Image change detection data:
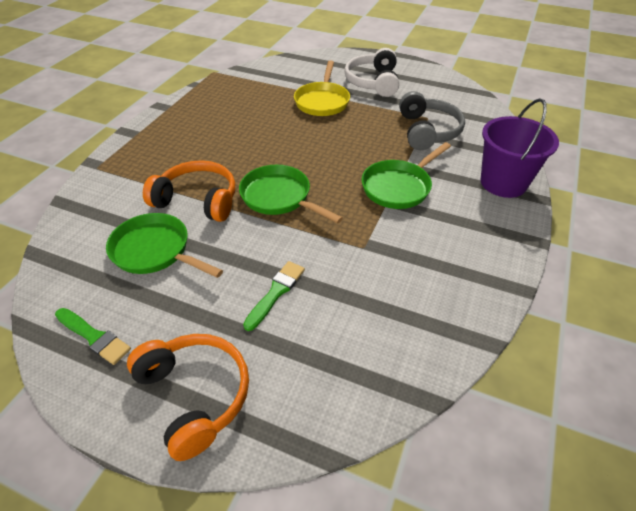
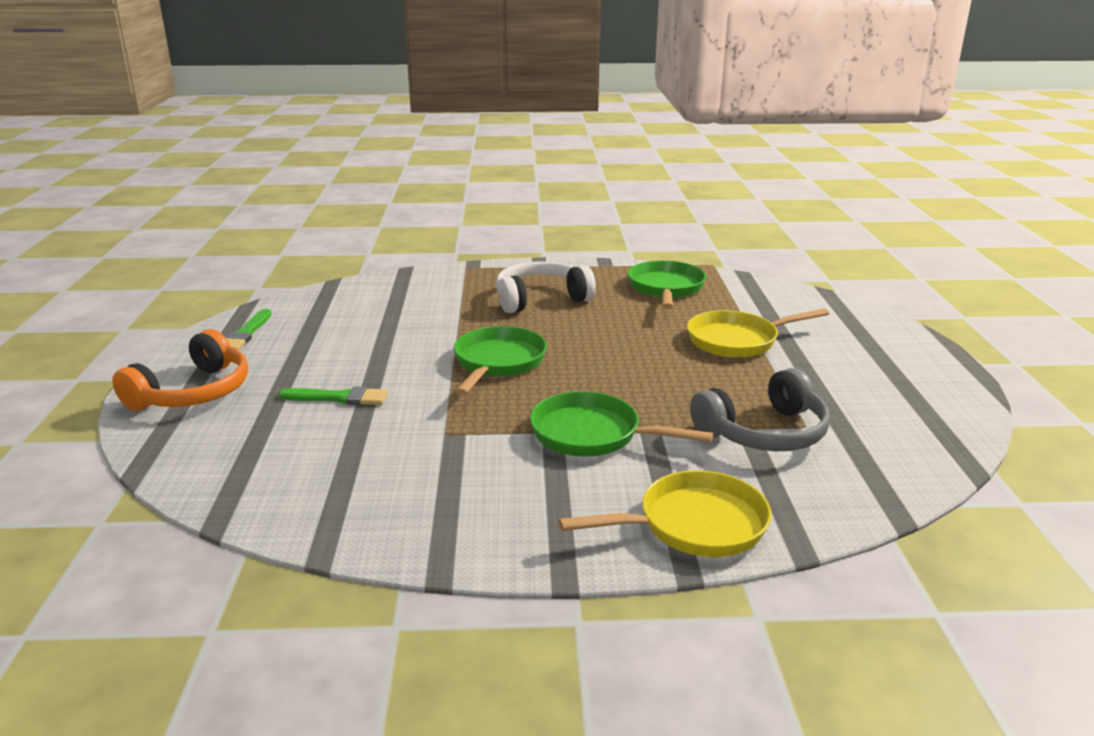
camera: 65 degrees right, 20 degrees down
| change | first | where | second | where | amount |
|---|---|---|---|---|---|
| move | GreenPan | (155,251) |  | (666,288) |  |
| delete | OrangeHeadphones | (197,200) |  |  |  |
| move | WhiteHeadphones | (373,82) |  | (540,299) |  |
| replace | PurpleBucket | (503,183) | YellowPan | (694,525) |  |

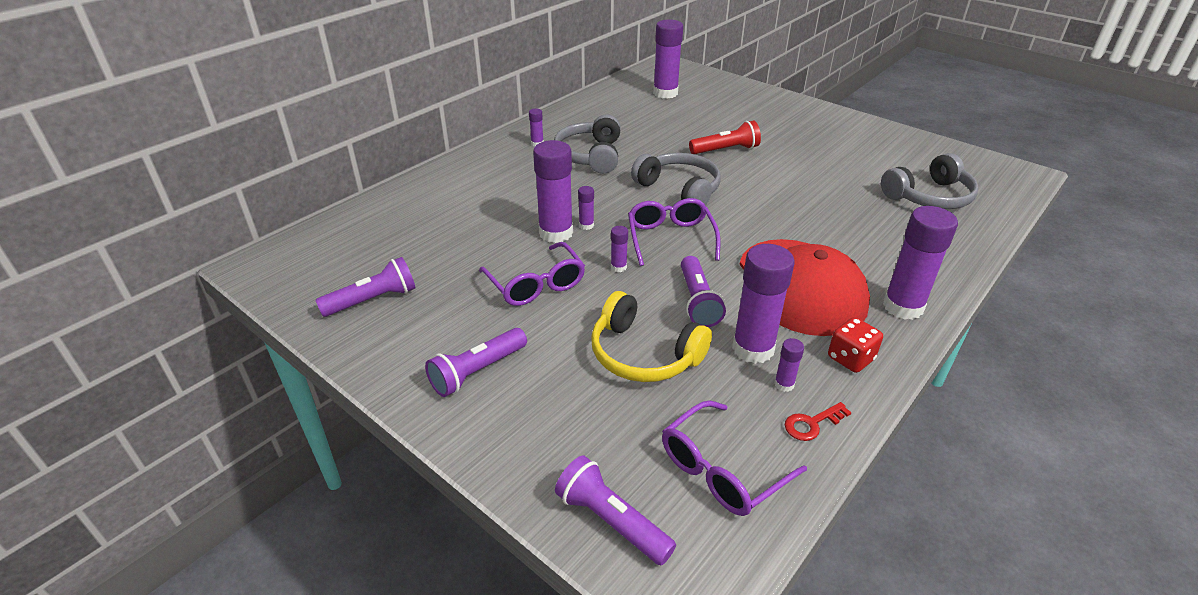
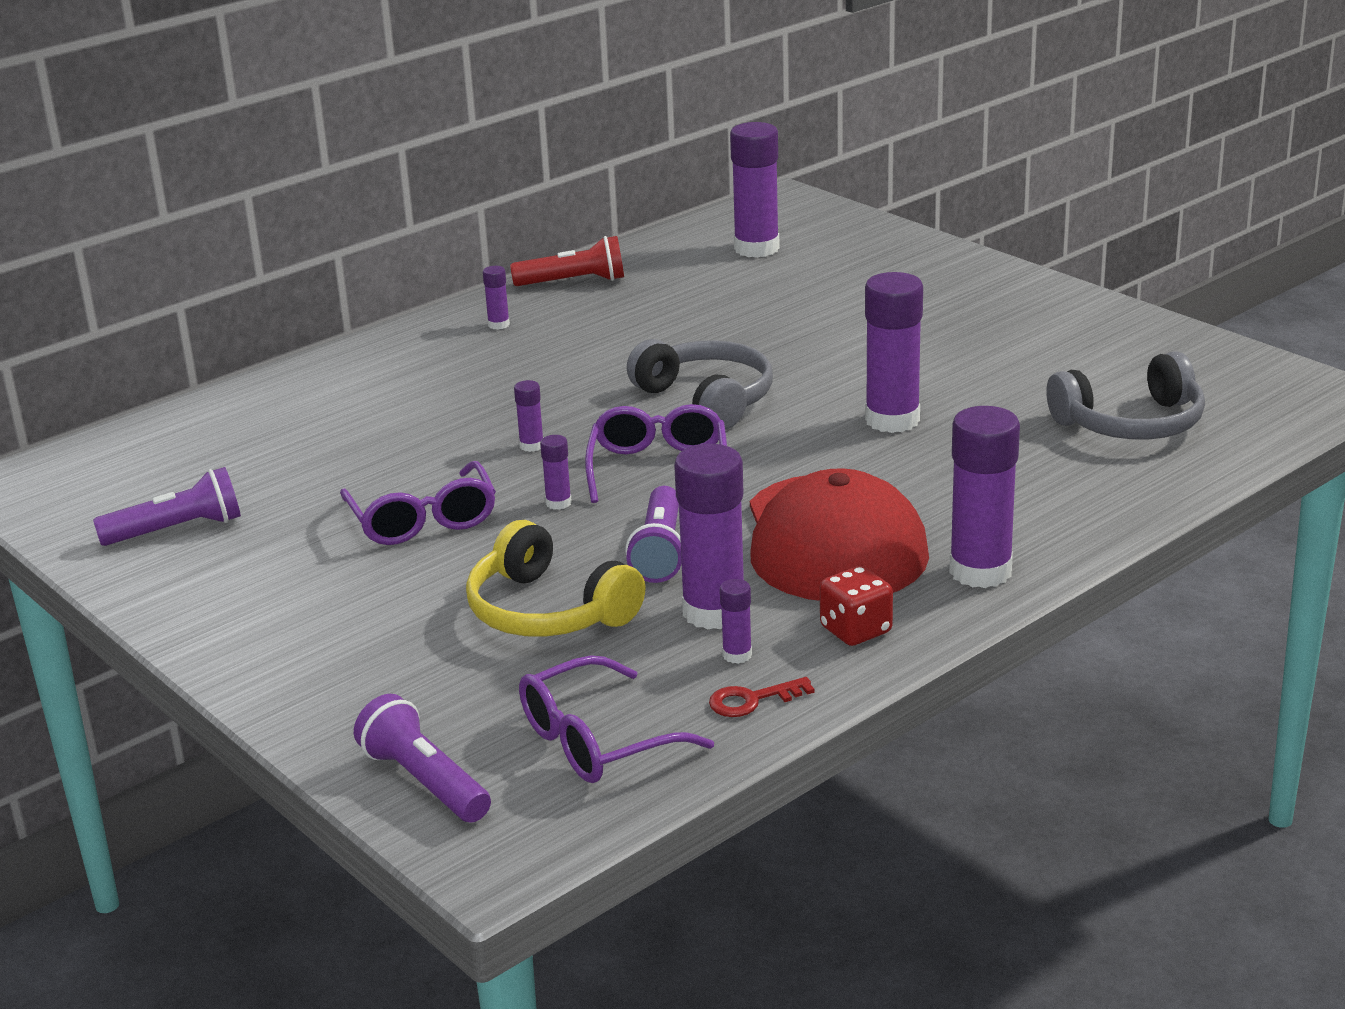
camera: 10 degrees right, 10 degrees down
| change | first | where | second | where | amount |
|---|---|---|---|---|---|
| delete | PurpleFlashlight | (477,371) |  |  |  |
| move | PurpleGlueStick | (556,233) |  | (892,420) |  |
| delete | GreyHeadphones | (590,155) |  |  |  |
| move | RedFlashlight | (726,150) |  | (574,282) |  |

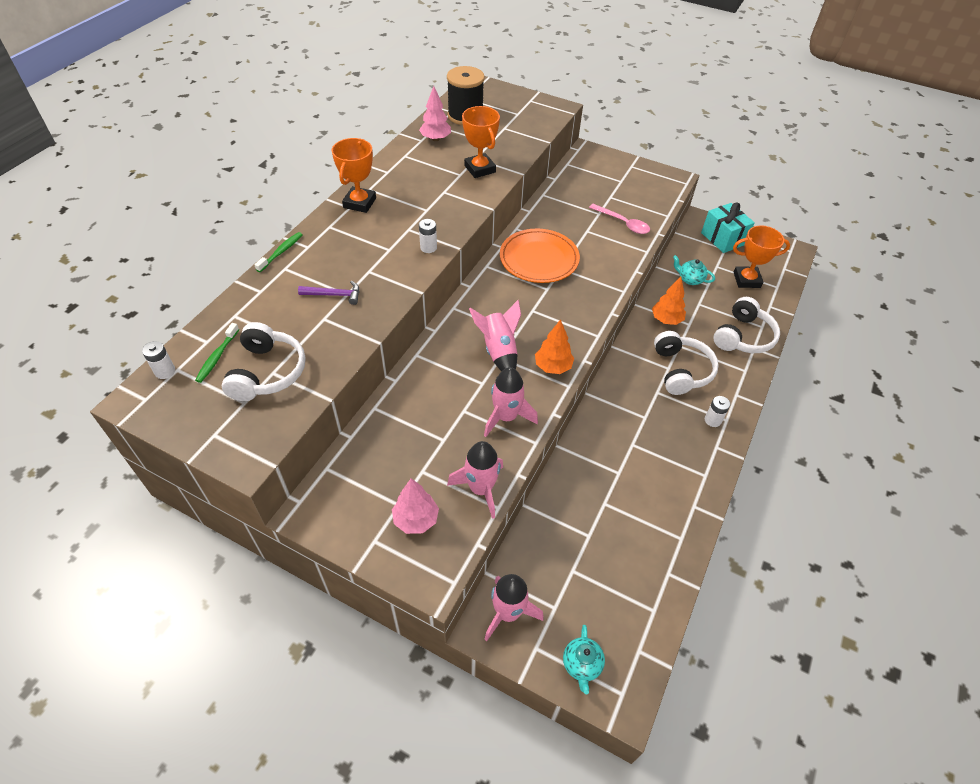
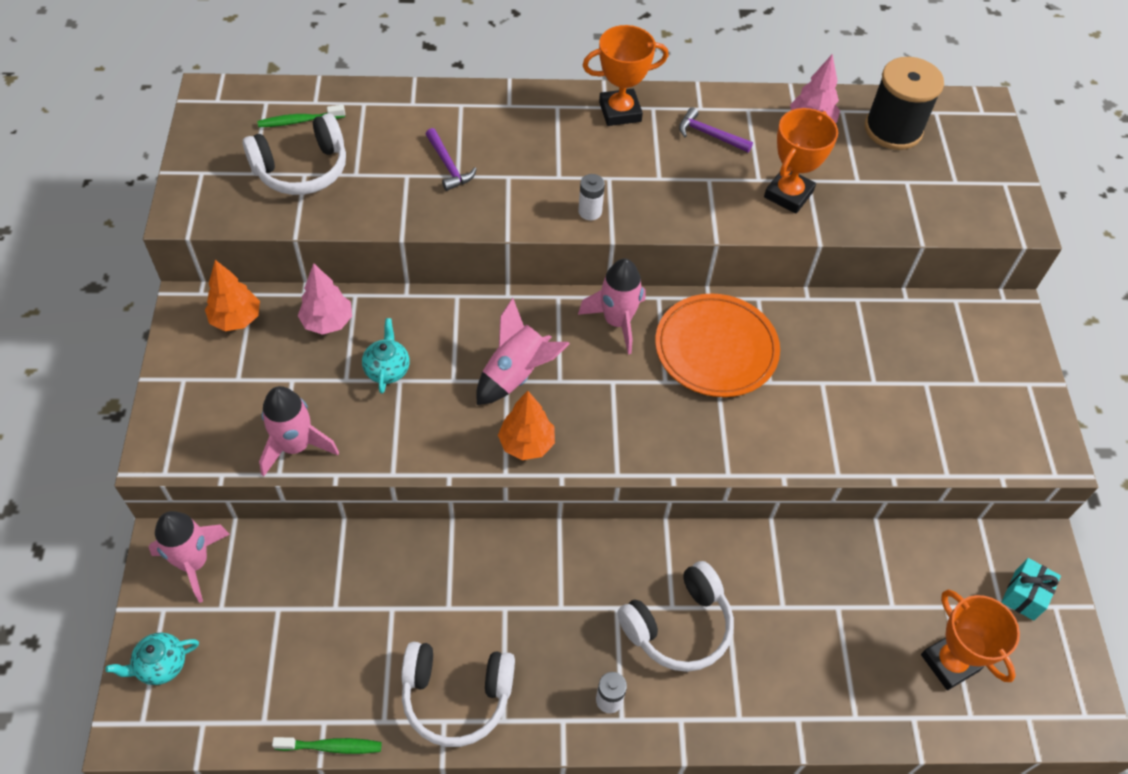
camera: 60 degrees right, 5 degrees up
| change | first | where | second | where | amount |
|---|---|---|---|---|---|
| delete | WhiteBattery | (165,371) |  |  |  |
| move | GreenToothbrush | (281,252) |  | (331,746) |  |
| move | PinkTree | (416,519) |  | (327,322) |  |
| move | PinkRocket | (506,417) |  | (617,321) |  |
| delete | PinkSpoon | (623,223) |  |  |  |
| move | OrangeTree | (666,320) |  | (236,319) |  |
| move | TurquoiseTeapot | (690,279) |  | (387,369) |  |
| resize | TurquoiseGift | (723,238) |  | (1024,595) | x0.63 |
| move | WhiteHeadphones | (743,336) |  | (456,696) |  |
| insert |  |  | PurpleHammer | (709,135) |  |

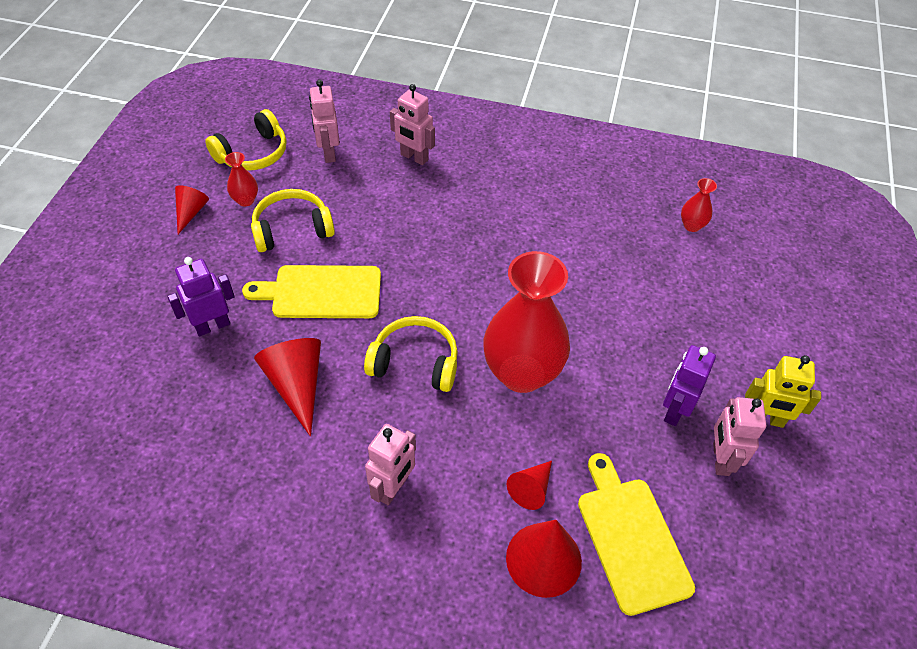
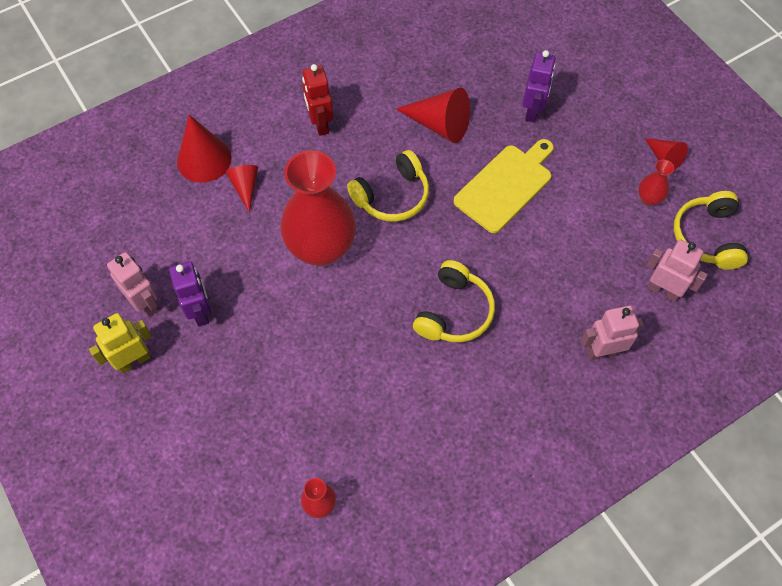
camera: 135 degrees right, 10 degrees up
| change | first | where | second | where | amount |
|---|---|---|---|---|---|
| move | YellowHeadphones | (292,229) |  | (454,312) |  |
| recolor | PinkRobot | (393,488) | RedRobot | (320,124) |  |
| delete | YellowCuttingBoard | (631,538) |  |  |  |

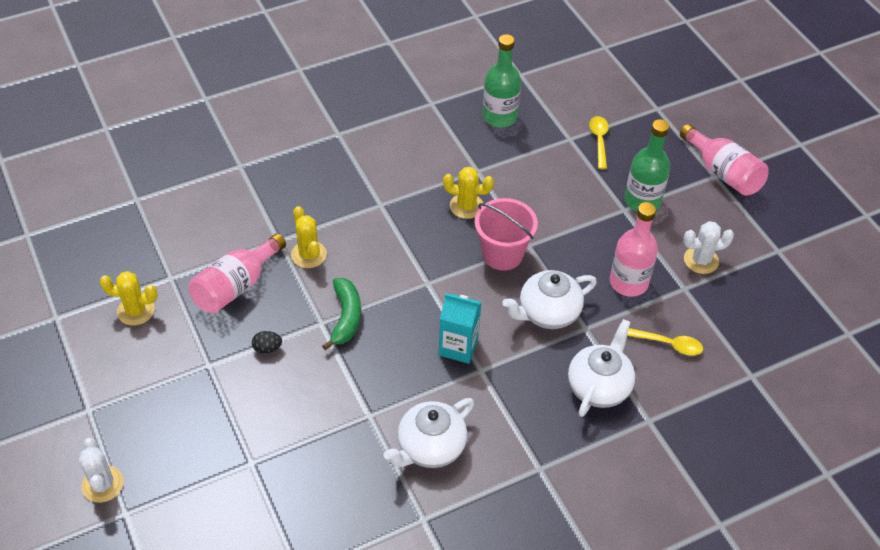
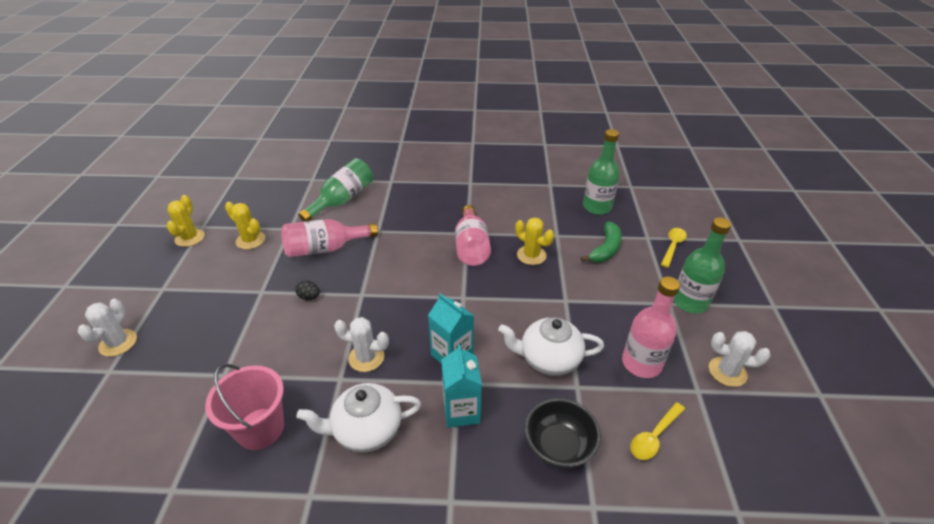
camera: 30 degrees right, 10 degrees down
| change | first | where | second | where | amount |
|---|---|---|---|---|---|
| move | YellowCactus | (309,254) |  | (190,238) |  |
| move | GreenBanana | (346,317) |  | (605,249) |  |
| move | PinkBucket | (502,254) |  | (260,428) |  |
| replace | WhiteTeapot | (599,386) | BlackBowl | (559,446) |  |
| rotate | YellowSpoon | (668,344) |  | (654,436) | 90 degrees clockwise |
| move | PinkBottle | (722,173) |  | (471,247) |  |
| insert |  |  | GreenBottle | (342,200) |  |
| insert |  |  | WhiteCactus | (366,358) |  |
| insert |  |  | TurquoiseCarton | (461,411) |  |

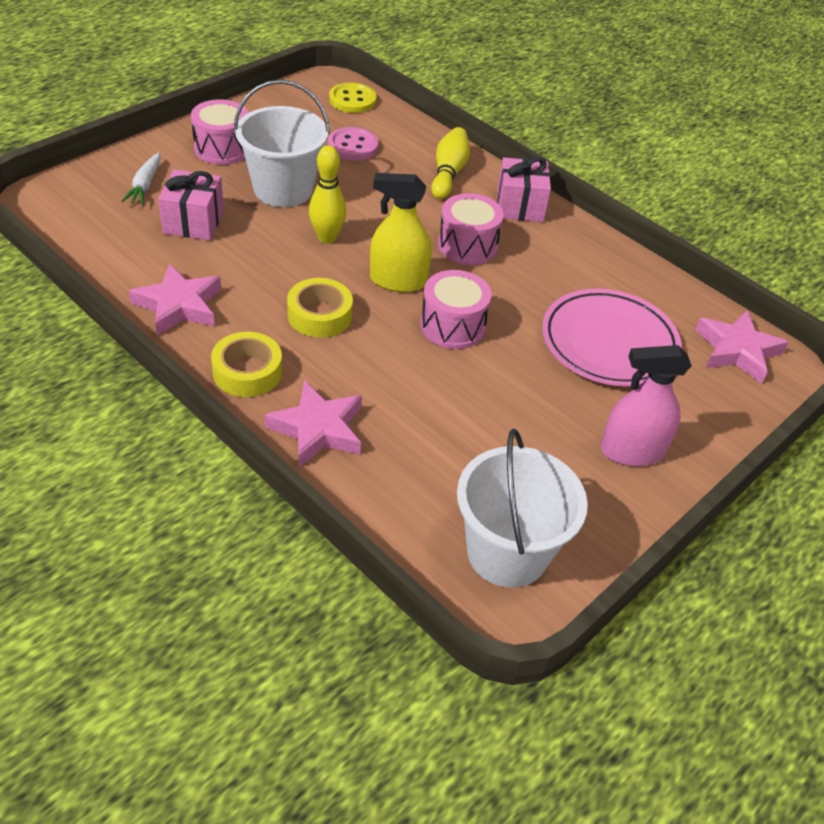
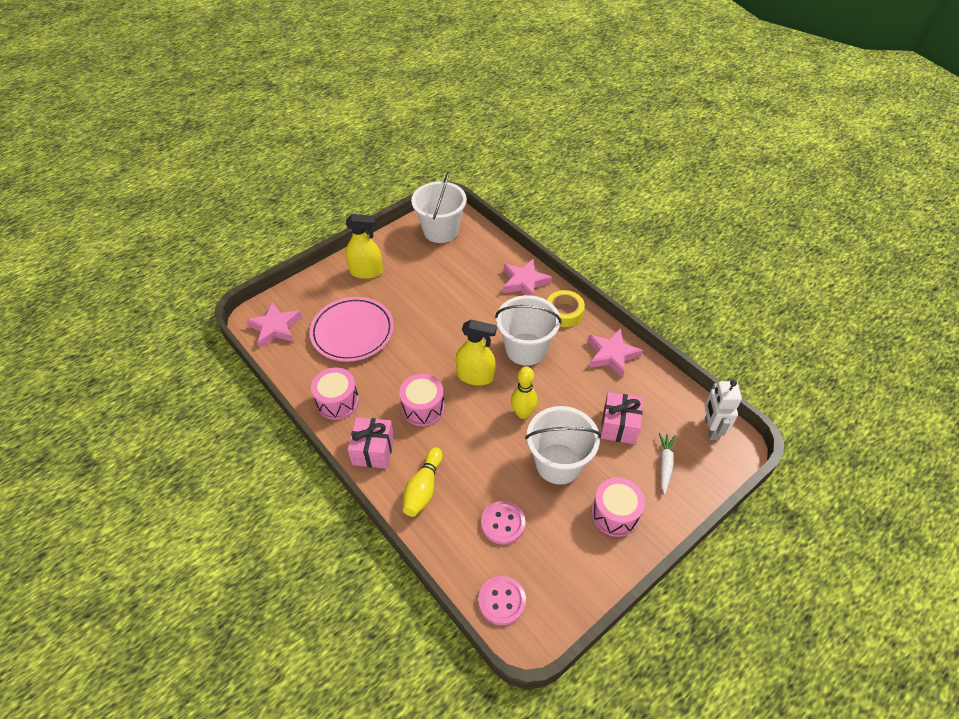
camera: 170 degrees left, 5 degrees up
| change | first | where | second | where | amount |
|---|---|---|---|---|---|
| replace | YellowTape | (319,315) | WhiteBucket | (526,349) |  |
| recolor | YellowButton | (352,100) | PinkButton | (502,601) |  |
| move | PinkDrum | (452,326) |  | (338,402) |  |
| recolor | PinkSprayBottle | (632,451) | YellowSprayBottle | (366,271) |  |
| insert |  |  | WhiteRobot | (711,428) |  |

EXERCISE BRIEF — The line with "WhiteHeadphones | (373,82)" marks the end: restate word for word every line from the top of the data through that one, omitting pictures.

ANSWER SPACE —
camera: 65 degrees right, 20 degrees down
| change | first | where | second | where | amount |
|---|---|---|---|---|---|
| move | GreenPan | (155,251) |  | (666,288) |  |
| delete | OrangeHeadphones | (197,200) |  |  |  |
| move | WhiteHeadphones | (373,82) |  | (540,299) |  |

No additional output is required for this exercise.